> _What is needed_:
Your copy should match the records exactly, except that no pictures appear in it.

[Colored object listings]

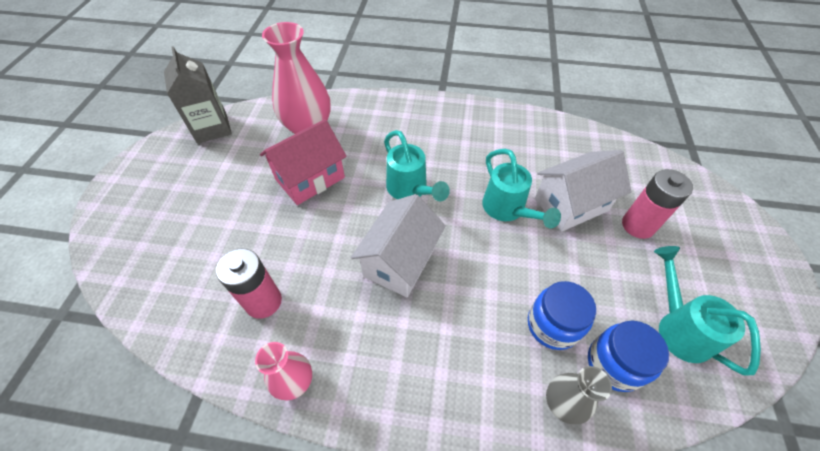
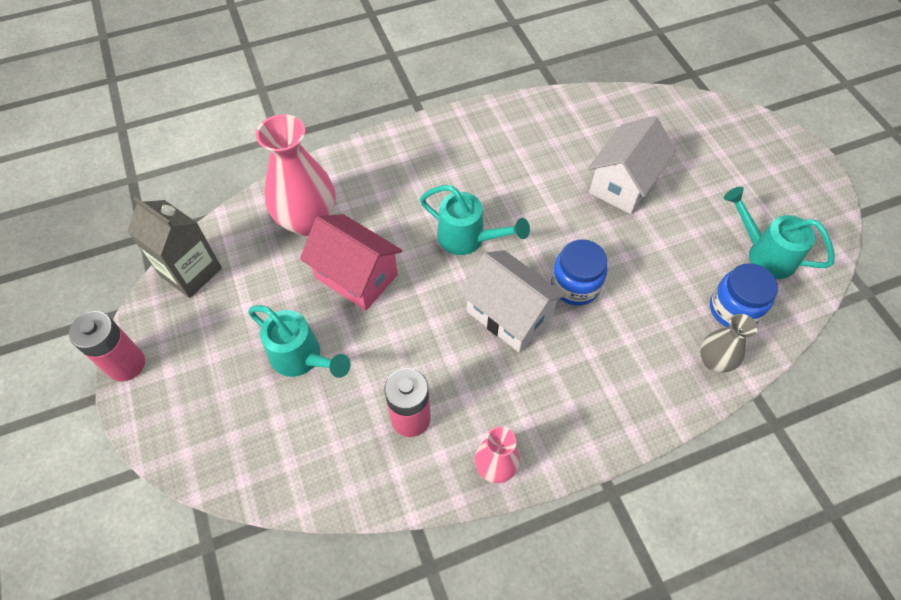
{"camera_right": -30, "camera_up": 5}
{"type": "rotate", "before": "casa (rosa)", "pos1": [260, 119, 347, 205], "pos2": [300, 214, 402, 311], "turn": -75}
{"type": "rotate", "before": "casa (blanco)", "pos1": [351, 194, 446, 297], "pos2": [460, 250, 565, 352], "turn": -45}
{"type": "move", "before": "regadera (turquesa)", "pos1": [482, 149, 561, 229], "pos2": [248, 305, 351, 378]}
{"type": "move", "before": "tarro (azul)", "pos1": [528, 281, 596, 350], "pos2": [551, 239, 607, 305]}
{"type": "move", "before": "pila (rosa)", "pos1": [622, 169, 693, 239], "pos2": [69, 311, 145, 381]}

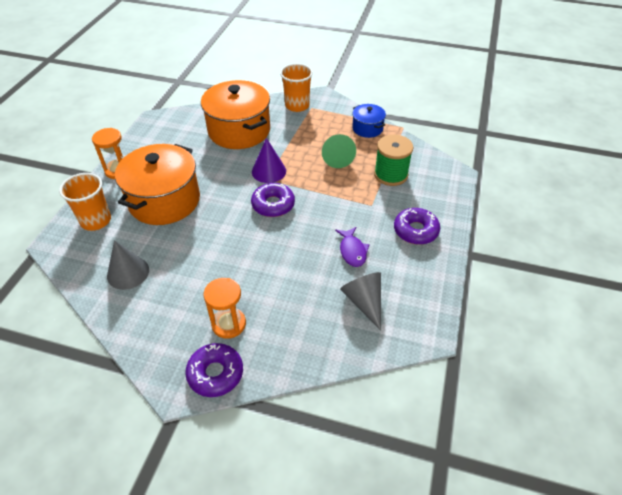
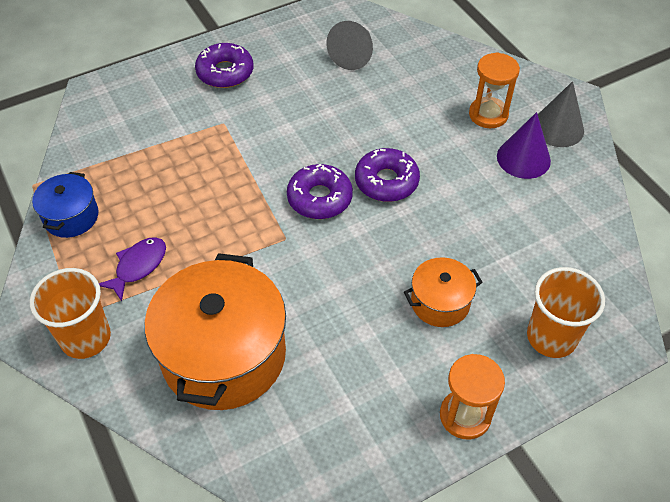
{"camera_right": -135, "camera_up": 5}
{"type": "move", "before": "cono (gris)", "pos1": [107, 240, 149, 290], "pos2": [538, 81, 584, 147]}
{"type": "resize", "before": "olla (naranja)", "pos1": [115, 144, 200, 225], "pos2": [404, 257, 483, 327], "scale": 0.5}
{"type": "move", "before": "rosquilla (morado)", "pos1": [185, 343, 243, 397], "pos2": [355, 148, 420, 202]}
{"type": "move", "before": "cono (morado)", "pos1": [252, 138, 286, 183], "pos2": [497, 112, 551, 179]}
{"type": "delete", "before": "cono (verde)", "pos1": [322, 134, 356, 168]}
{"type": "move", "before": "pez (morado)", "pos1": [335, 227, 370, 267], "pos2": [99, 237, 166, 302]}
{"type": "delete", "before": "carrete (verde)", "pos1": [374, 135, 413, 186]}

> _Response to this exercise_:
{"camera_right": -30, "camera_up": 5}
{"type": "rotate", "before": "casa (rosa)", "pos1": [260, 119, 347, 205], "pos2": [300, 214, 402, 311], "turn": -75}
{"type": "rotate", "before": "casa (blanco)", "pos1": [351, 194, 446, 297], "pos2": [460, 250, 565, 352], "turn": -45}
{"type": "move", "before": "regadera (turquesa)", "pos1": [482, 149, 561, 229], "pos2": [248, 305, 351, 378]}
{"type": "move", "before": "tarro (azul)", "pos1": [528, 281, 596, 350], "pos2": [551, 239, 607, 305]}
{"type": "move", "before": "pila (rosa)", "pos1": [622, 169, 693, 239], "pos2": [69, 311, 145, 381]}

{"camera_right": -135, "camera_up": 5}
{"type": "move", "before": "cono (gris)", "pos1": [107, 240, 149, 290], "pos2": [538, 81, 584, 147]}
{"type": "resize", "before": "olla (naranja)", "pos1": [115, 144, 200, 225], "pos2": [404, 257, 483, 327], "scale": 0.5}
{"type": "move", "before": "rosquilla (morado)", "pos1": [185, 343, 243, 397], "pos2": [355, 148, 420, 202]}
{"type": "move", "before": "cono (morado)", "pos1": [252, 138, 286, 183], "pos2": [497, 112, 551, 179]}
{"type": "delete", "before": "cono (verde)", "pos1": [322, 134, 356, 168]}
{"type": "move", "before": "pez (morado)", "pos1": [335, 227, 370, 267], "pos2": [99, 237, 166, 302]}
{"type": "delete", "before": "carrete (verde)", "pos1": [374, 135, 413, 186]}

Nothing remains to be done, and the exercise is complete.